• **Task details**
An exact transcription of all the records below is required, without any images.

──────

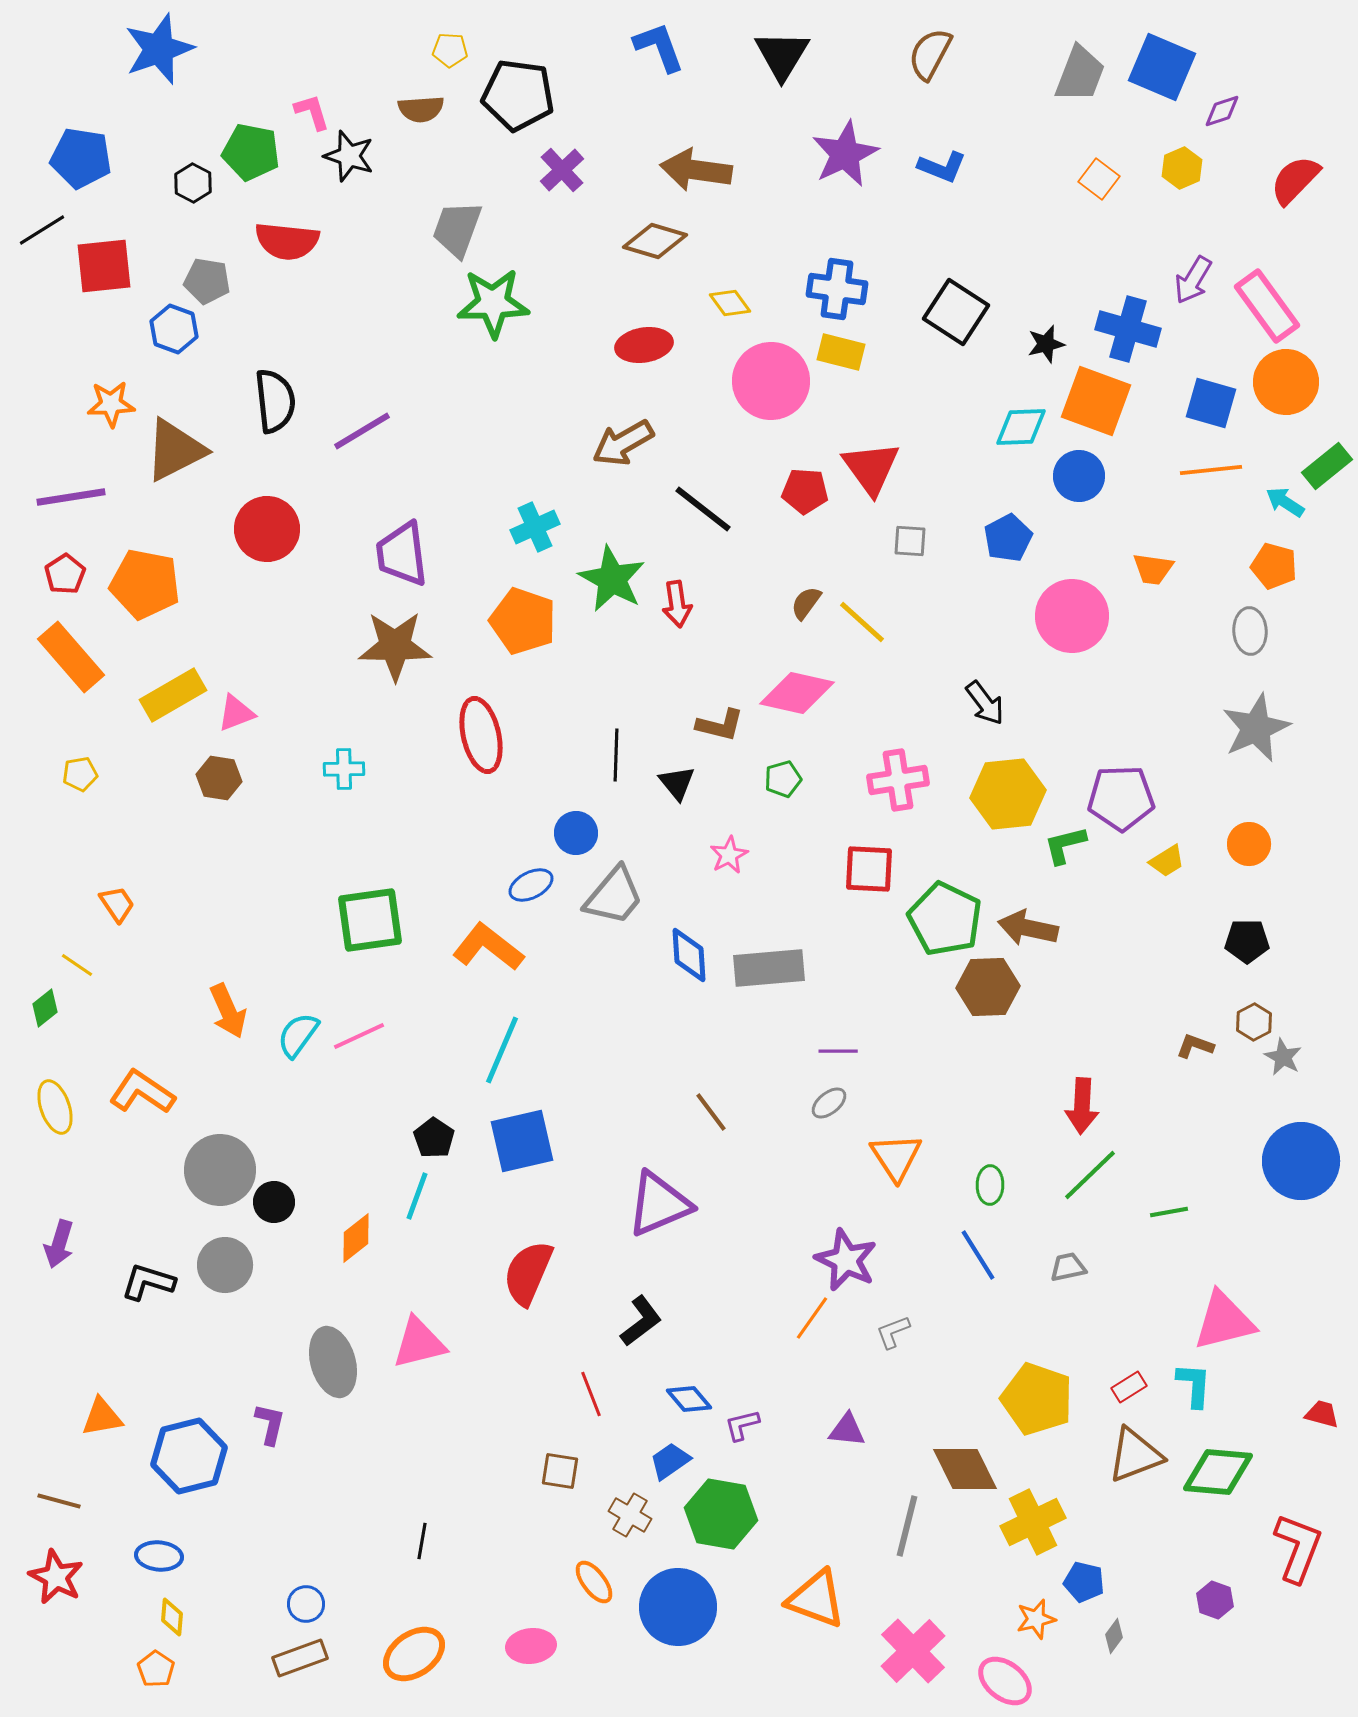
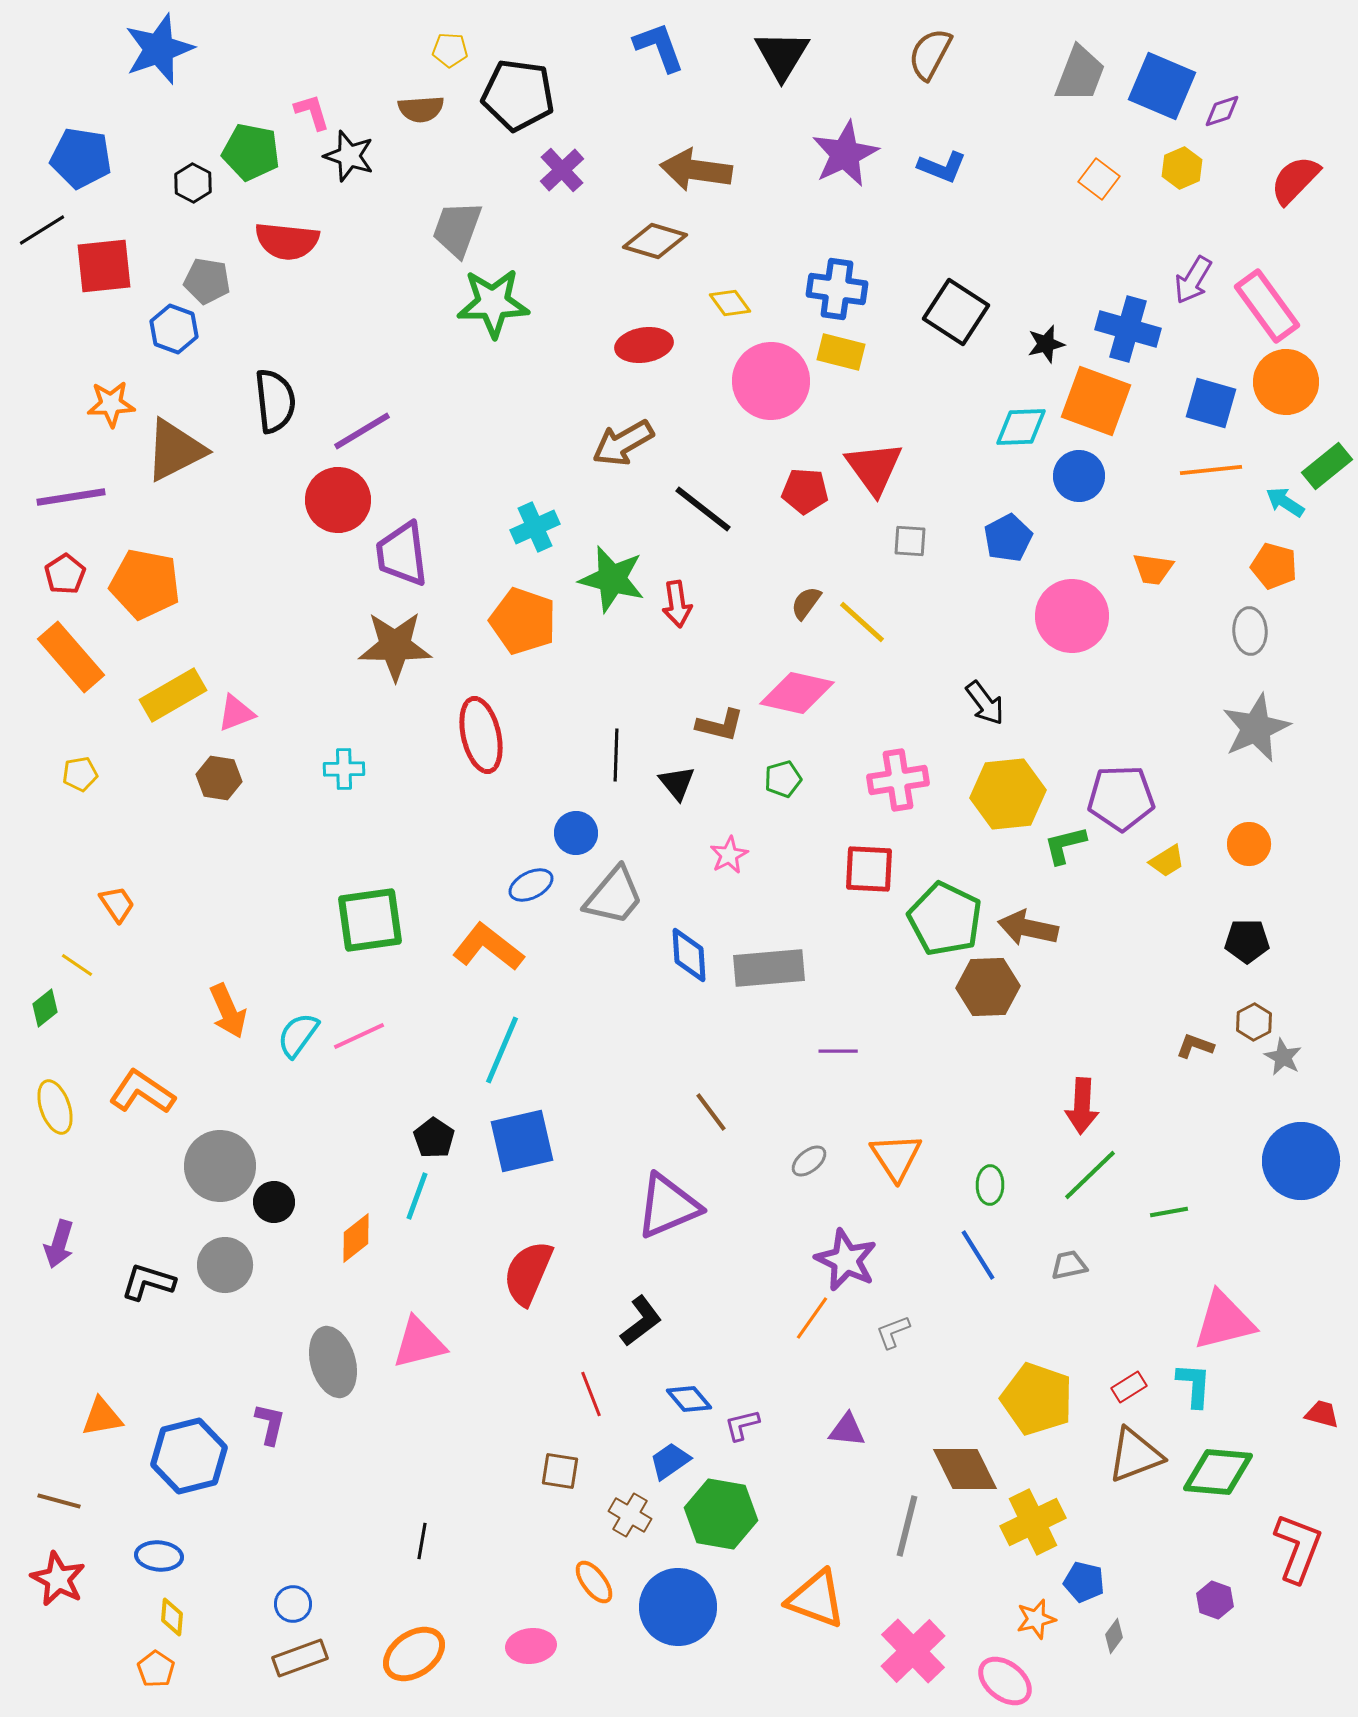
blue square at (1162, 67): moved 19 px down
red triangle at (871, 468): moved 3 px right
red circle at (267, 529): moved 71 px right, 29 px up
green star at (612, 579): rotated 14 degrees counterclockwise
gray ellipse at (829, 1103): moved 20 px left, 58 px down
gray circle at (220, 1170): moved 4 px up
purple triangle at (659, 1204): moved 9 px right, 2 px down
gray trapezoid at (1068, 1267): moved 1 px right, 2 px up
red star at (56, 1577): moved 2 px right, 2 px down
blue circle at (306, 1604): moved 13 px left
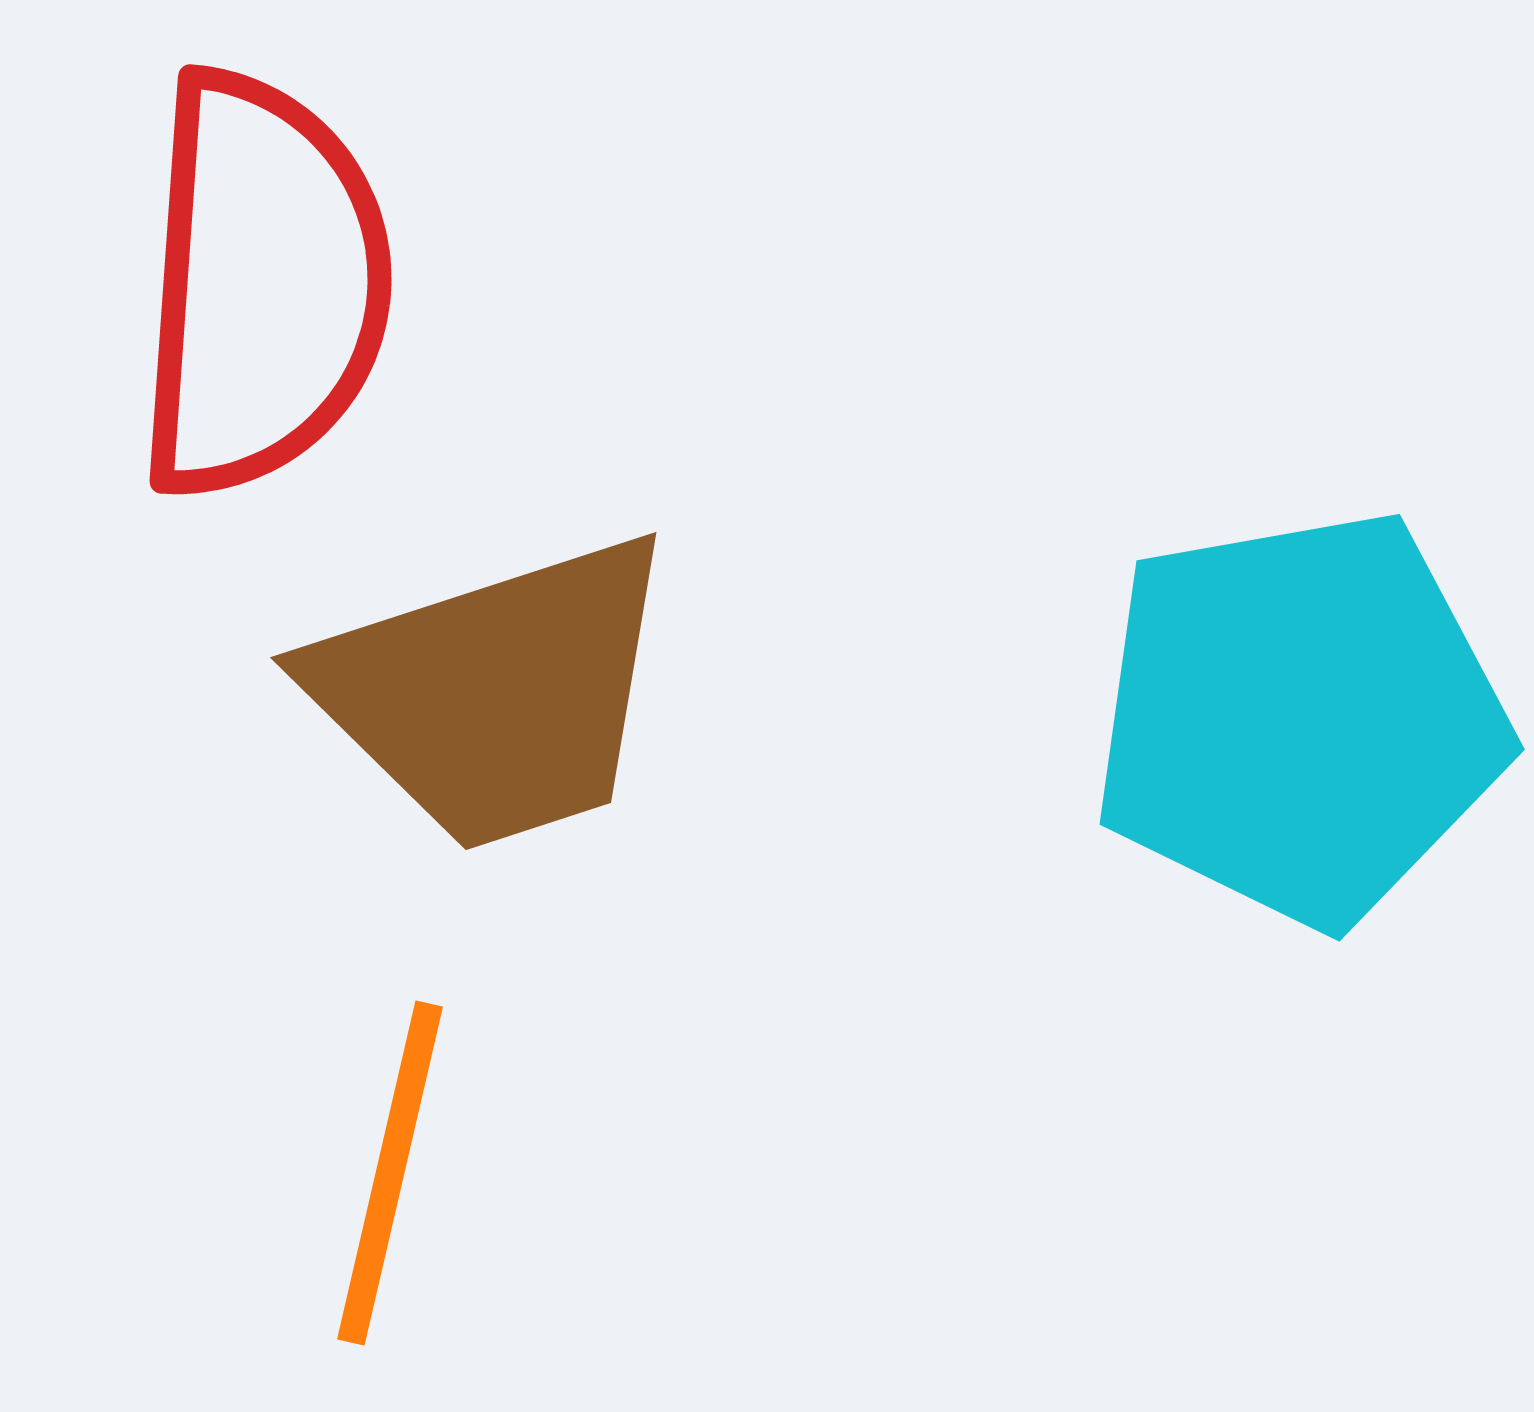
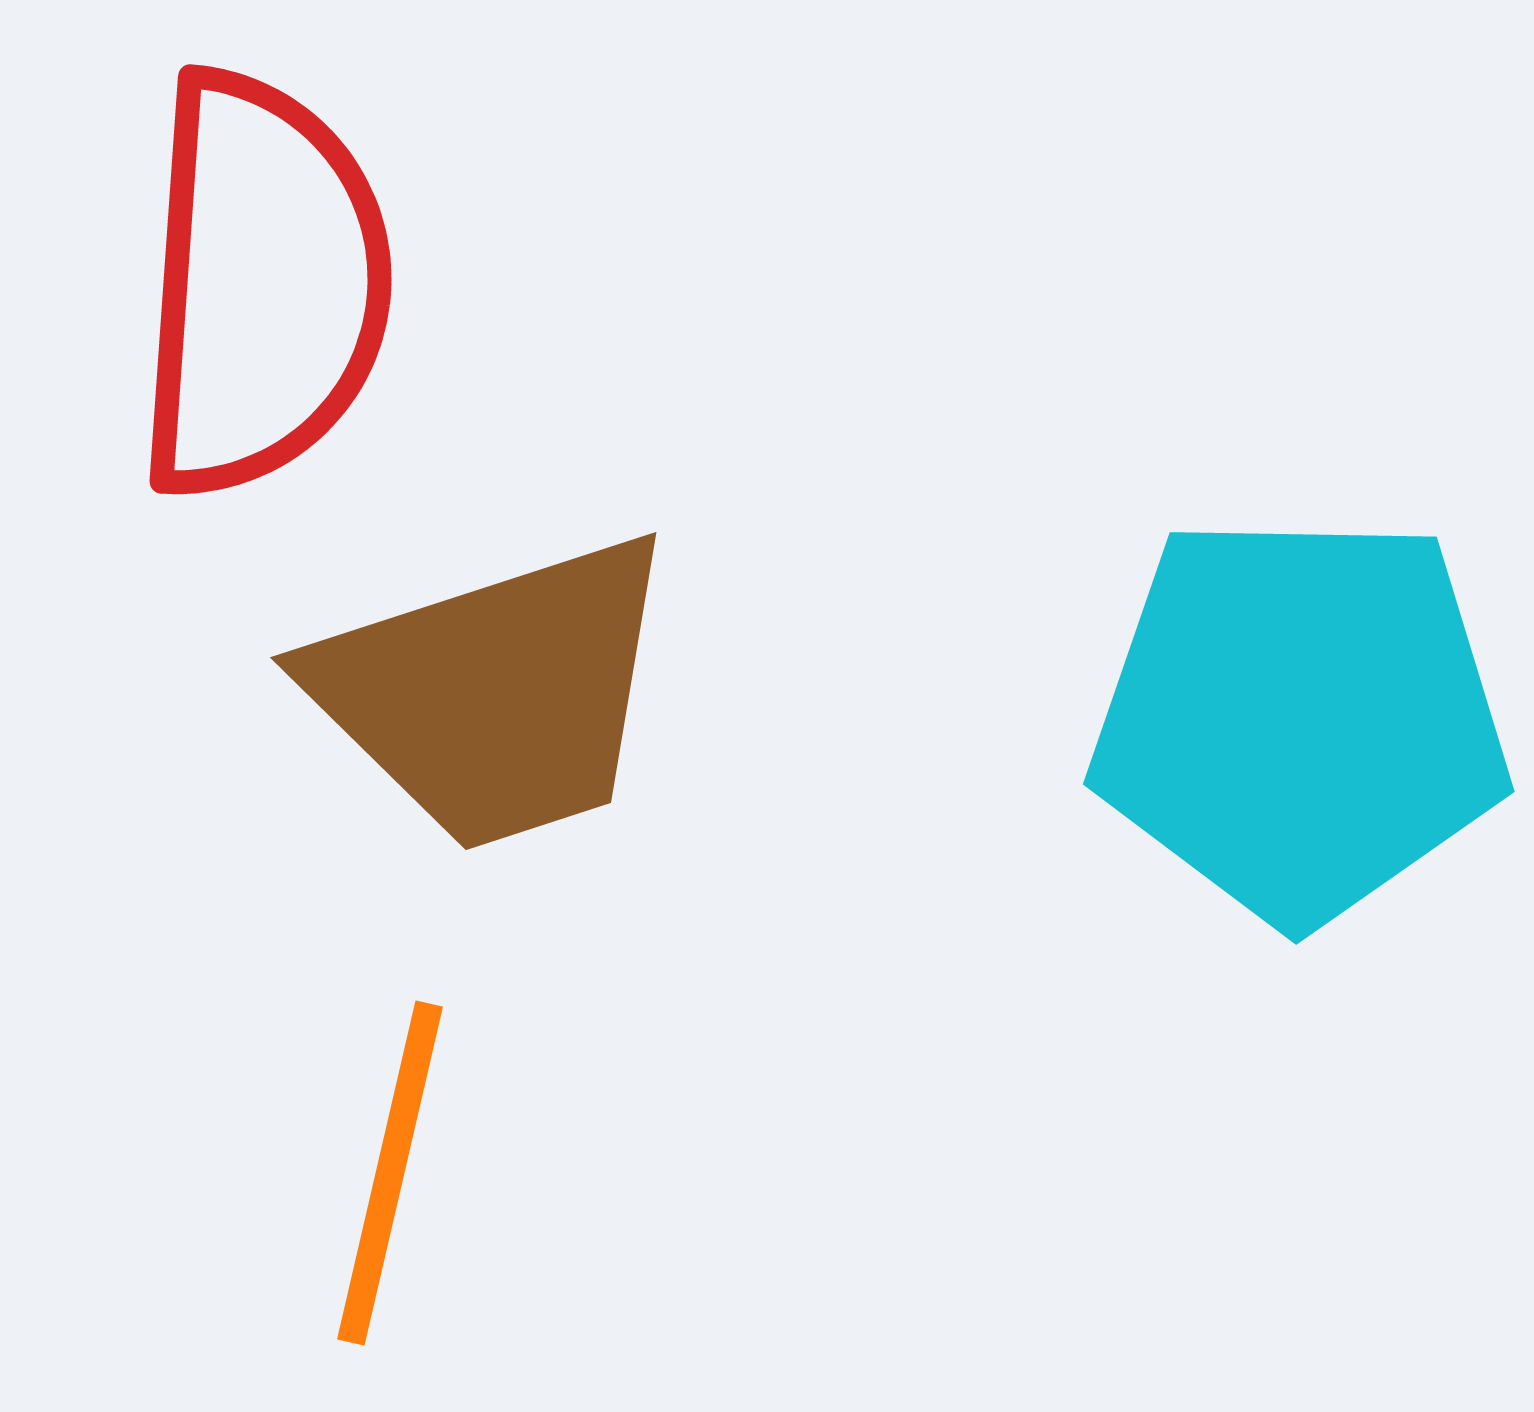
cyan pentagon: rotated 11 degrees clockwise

──────

• **Solution for this exercise**
blue square at (1162, 67): moved 19 px down
red triangle at (871, 468): moved 3 px right
red circle at (267, 529): moved 71 px right, 29 px up
green star at (612, 579): rotated 14 degrees counterclockwise
gray ellipse at (829, 1103): moved 20 px left, 58 px down
gray circle at (220, 1170): moved 4 px up
purple triangle at (659, 1204): moved 9 px right, 2 px down
gray trapezoid at (1068, 1267): moved 1 px right, 2 px up
red star at (56, 1577): moved 2 px right, 2 px down
blue circle at (306, 1604): moved 13 px left
cyan pentagon: rotated 11 degrees clockwise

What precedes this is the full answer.